■ **WHAT TO DO**:
Locate every line below that contains the string "kern", and copy each of those lines.
begin
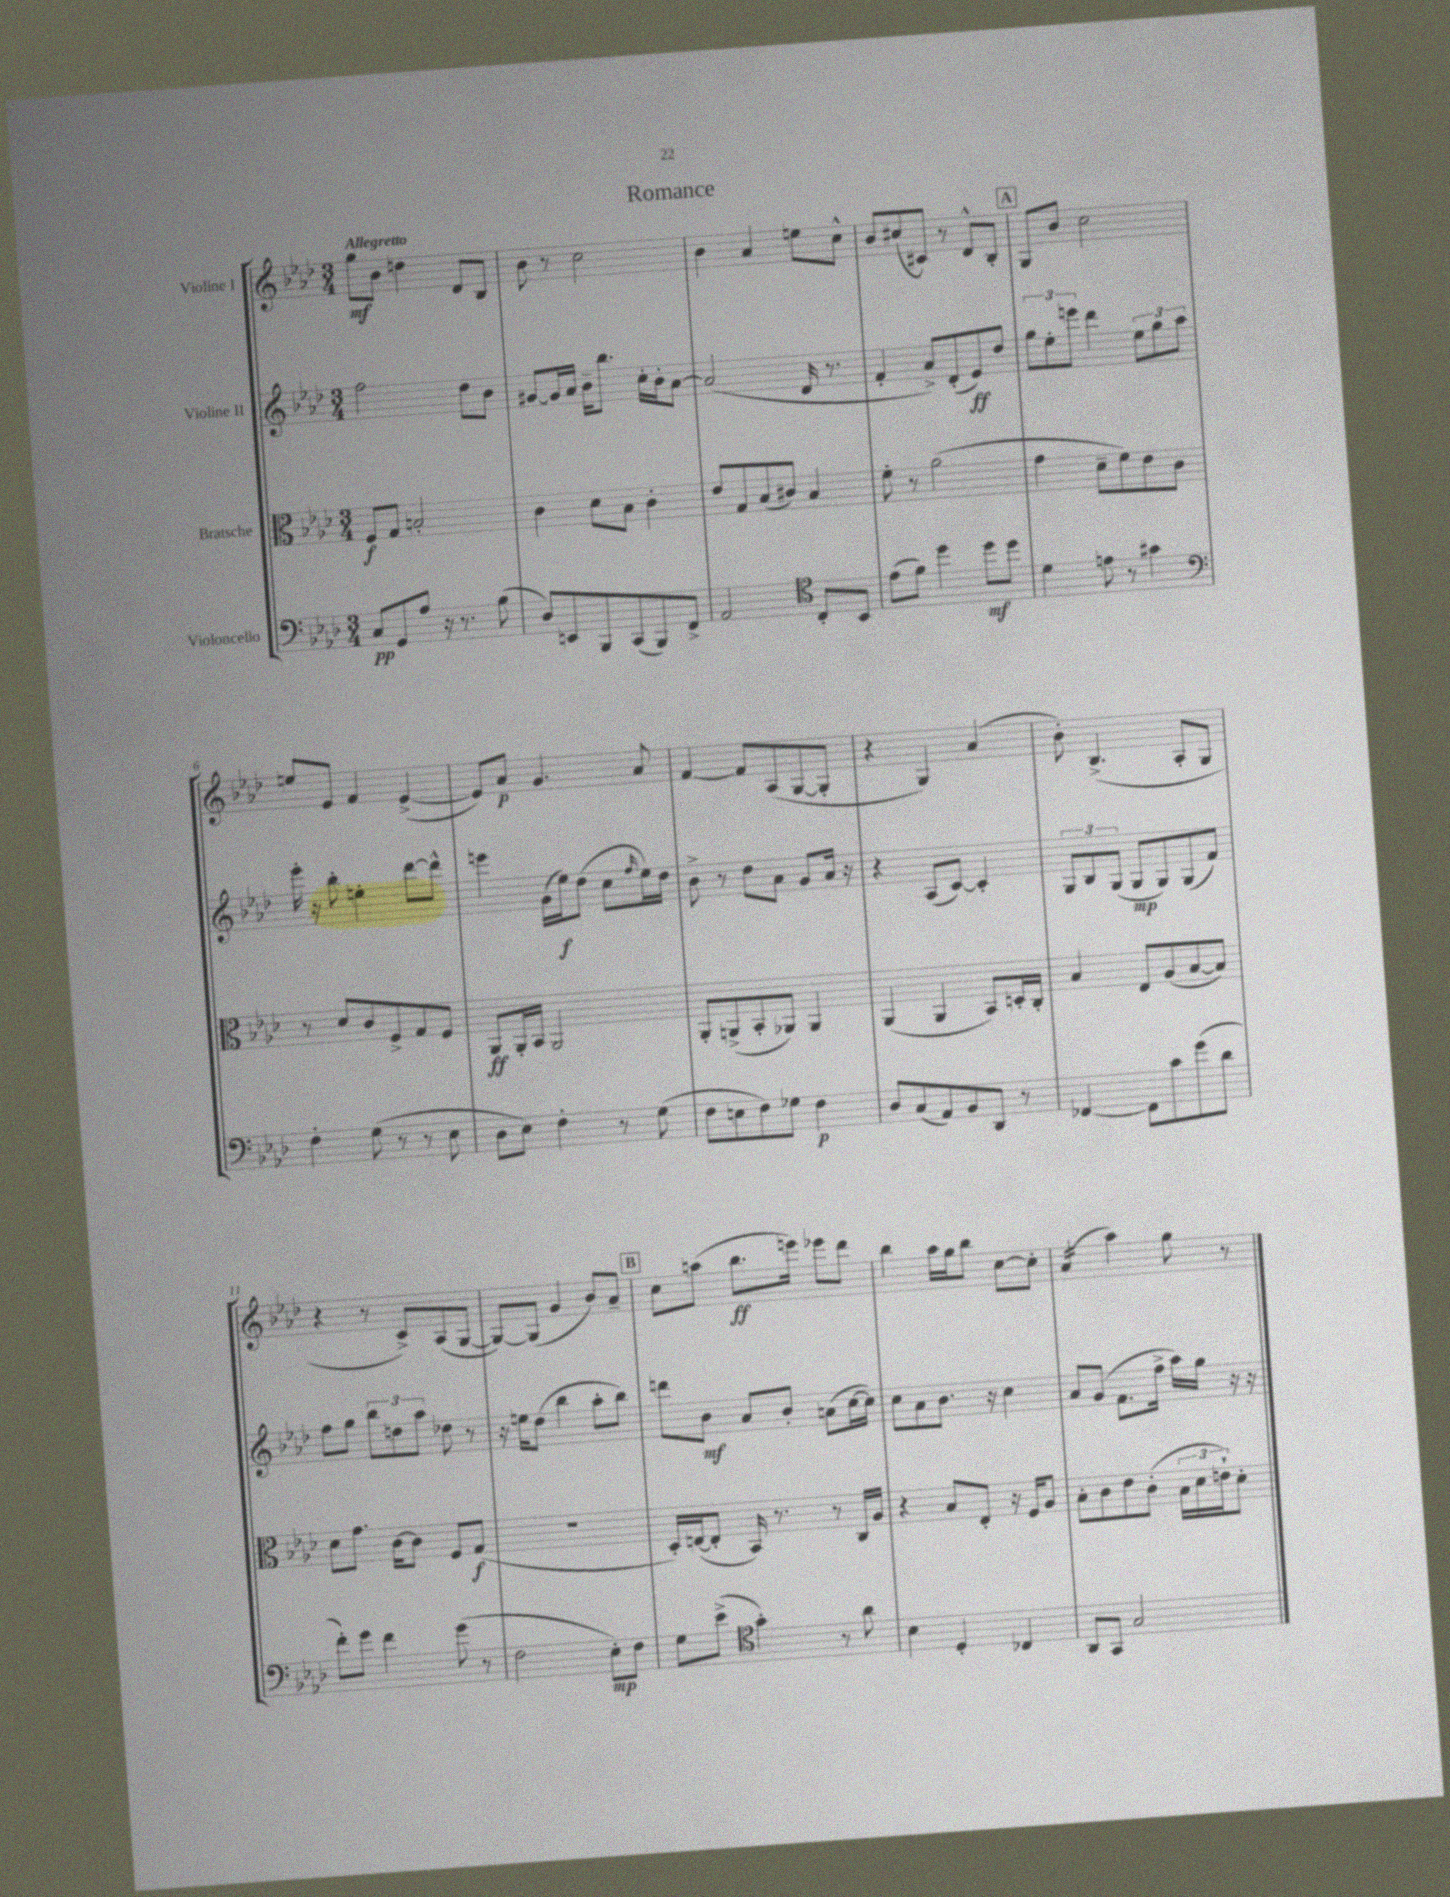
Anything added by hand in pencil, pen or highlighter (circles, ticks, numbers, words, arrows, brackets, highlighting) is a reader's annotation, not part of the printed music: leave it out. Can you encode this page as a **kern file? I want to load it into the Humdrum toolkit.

**kern	**kern	**kern	**kern
*staff4	*staff3	*staff2	*staff1
*clefF4	*clefC3	*clefG2	*clefG2
*k[b-e-a-d-]	*k[b-e-a-d-]	*k[b-e-a-d-]	*k[b-e-a-d-]
*M3/4	*M3/4	*M3/4	*M3/4
8C	8F	2ff	8gg
8GG	8G	.	8b-
8A-	2B'	.	4dd
16r	.	.	.
8.r	.	.	.
.	.	8dd-	8d-
(8B-	.	8b-	8B-
=	=	=	=
8D-)	4c	[8g#	8b-
8EE	.	16g#]	8r
.	.	16a-	.
8BBB-	8d-	16b-~	2cc
.	.	8.bb-	.
(8CC	8B-	.	.
8BBB-)	4c'	16cc'	.
.	.	16b-'	.
8FF^	.	[8a-	.
=	=	=	=
2AA-	8e-	(2a-]	4b-
.	8G	.	.
.	(8B-	.	4a-
.	8c#)	.	.
*clefC4	*	*	*
8C'	4B-	16d-	8ee
.	.	8.r	.
8BB-	.	.	8cc^^
=	=	=	=
(8e-	8f'	4f'	8b-
8f)	8r	.	(8cc#
4dd-	(2a-	8a-^)	8c#)
.	.	(8d-'	8r
8dd-	.	8e-)	8d-^^
8dd-	.	8dd-	8B-'
=	=	=	=
4d-	4g	12gg	8G
.	.	12ee-'	.
.	.	.	8b-
.	.	12eee	.
8e	8d-~	4ddd-	2cc
8r	8f)	.	.
4g#	8e-	12ee-	.
.	.	12gg	.
.	8c	.	.
.	.	12aa-	.
=	=	=	=
*clefF4	*	*	*
4F'	8r	16eee-'	8ee
.	.	16r	.
.	8d-	8bb-'	8e-
(8G	8c	4ee'	4f
8r	8F^	.	.
8r	8G	[8ddd-	([4e-^
8E-	8F	8ddd-^^]	.
=	=	=	=
8D-	8AA-	4eee	8e-])
8E-)	16AA-'	.	8a-
.	16BB-	.	.
4F'	2AA-	(16g	4.g
.	.	16ee-)	.
.	.	(8dd-	.
8r	.	8cc	.
.	.	16qqff	.
(8G	.	16ee-)	8a-
.	.	16dd-	.
=	=	=	=
8F	8AA-'	8b-^	[4f
8E	(8AA^	8r	.
8F)	8BB-'	8dd-	8f]
8G-	8AA-)	8a-	(8A-
4F	4AA-	8g	[8G
.	.	16a-	8G']
.	.	16r	.
=	=	=	=
8D-	(4AA-	4r	4r
(8C	.	.	.
8AA-)	4AA-	(8A-	4G)
8BB-	.	[8c)	.
8DD-	8BB-)	4c']	(4a-
8r	16D'	.	.
.	16C'	.	.
=	=	=	=
[4FF-	4B-	12G	8b-')
.	.	12B-	.
.	.	.	(4.B-^
.	.	(12G	.
8FF-]	8E-	8G	.
8c	(8A-	8G)	.
(8g	[8B-	(8G	8A-'
8d-	8B-])	8f)	8G
=	=	=	=
8f')	8d-	8ff	4r
8g	8.g	8gg	.
4f	.	12bb-	8r
.	[16c	.	.
.	.	12dd	.
.	8c]	.	8c^)
.	.	12aa-	.
(8g	8F	8dd-	(8A-
8r	(8G	8r	[8G
=	=	=	=
2F	2.r	16r	8G_)
.	.	16ee	.
.	.	(8dd-	(8G]
.	.	4bb-	4g
8E-')	.	8aa-'	8b-)
8F	.	8bb-)	8a-~
=	=	=	=
8G	16D-')	8ddd	8cc
.	([16E	.	.
(8e-^	8E']	8b-	(8aa
*clefC4	*	*	*
4g')	16BB-)	8a-	8.bb-
.	8.r	.	.
.	.	8b-'	.
.	.	.	16eee)
8r	8r	(8a	8eee-
8a-	16C	[16cc	8ddd-
.	16A-	16cc])	.
=	=	=	=
4B-	4r	8cc	4bb-
.	.	8a-	.
4D-'	8B-	8.b-	16aa-
.	.	.	16gg
.	8E-'	.	8bb-
.	.	16r	.
4C-	16r	4cc	[8cc
.	16F	.	.
.	8A-	.	8cc']
=	=	=	=
8AA-	8B-'	8a-	(4a-
8GG	8c	(8g	.
2G	8e-	8.f	4aa-)
.	(8c'	.	.
.	.	16ff^	.
.	24B-	16aa-)	8gg
.	24d-	.	.
.	.	16gg	.
.	24e`)	.	.
.	8d-'	16r	8r
.	.	16r	.
==	==	==	==
*-	*-	*-	*-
end
■ **FULL ANSWER**:
Anything added by hand in pencil, pen or highlighter (circles, ticks, numbers, words, arrows, brackets, highlighting) is a reader's annotation, not part of the printed music: leave it out. Can you encode this page as a **kern file? I want to load it into the Humdrum toolkit.
**kern	**kern	**kern	**kern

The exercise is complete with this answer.